PROBLEM STATEMENT: Search term "airport": please copy every line of the records below that contains it.

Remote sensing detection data
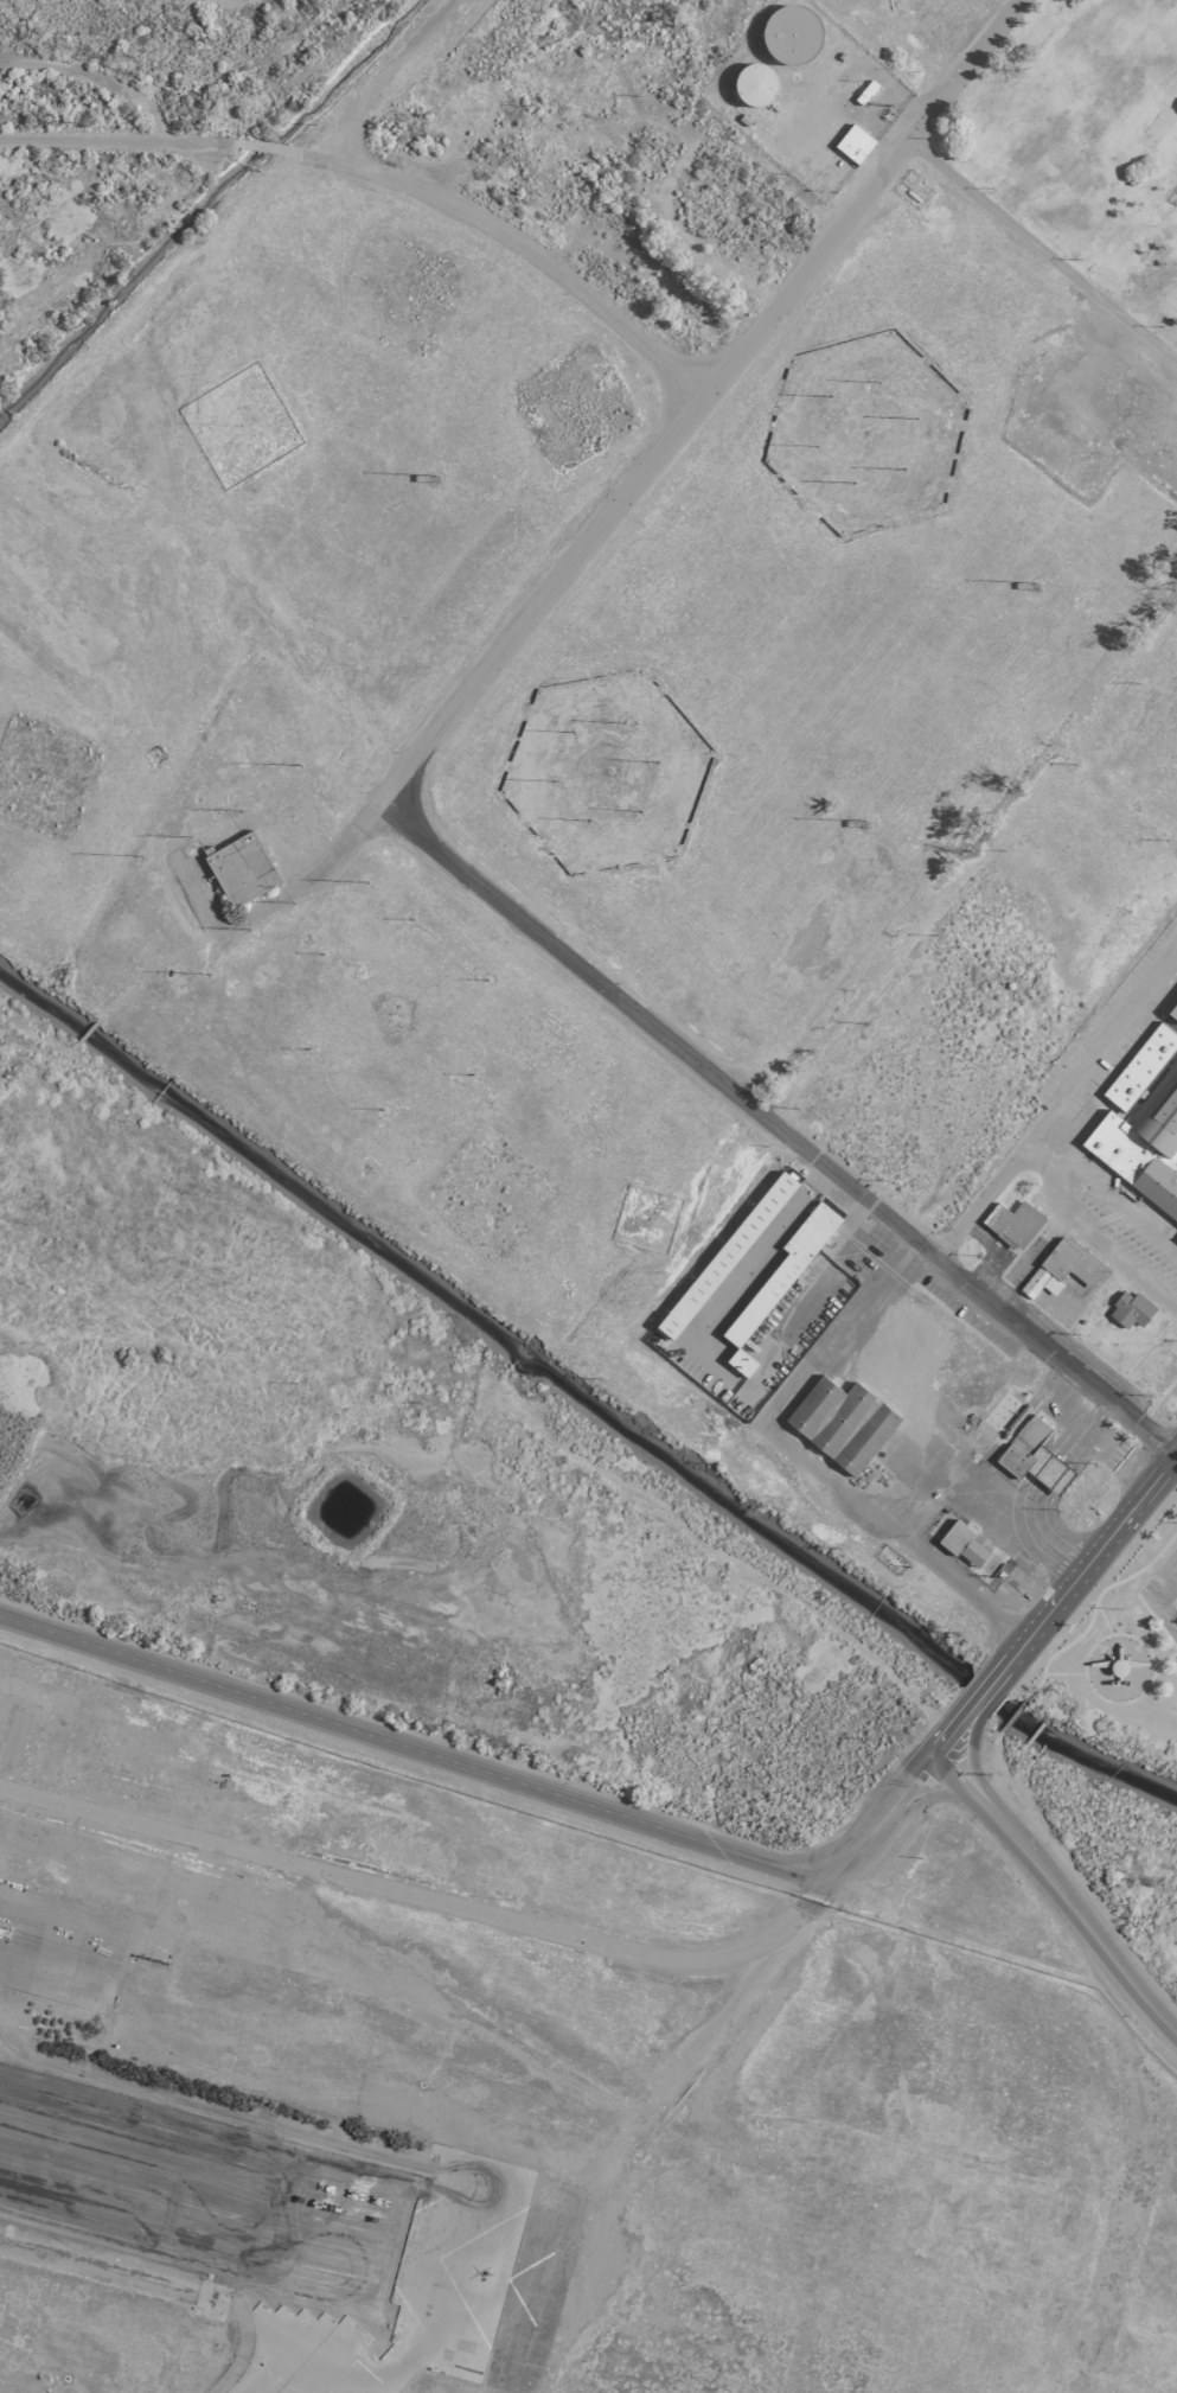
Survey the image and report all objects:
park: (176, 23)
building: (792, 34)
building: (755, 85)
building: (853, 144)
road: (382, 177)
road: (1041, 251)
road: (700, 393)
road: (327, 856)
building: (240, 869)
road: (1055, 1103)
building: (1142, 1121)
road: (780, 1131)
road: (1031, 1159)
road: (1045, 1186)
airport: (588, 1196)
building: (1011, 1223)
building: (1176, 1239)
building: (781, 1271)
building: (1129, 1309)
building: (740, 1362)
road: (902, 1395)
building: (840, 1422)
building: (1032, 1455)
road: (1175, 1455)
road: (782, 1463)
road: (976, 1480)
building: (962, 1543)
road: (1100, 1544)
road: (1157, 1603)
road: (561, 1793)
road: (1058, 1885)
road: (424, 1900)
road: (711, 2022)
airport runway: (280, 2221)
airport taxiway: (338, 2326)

WRITTEN ANSWER:
airport: (588, 1196)
airport runway: (280, 2221)
airport taxiway: (338, 2326)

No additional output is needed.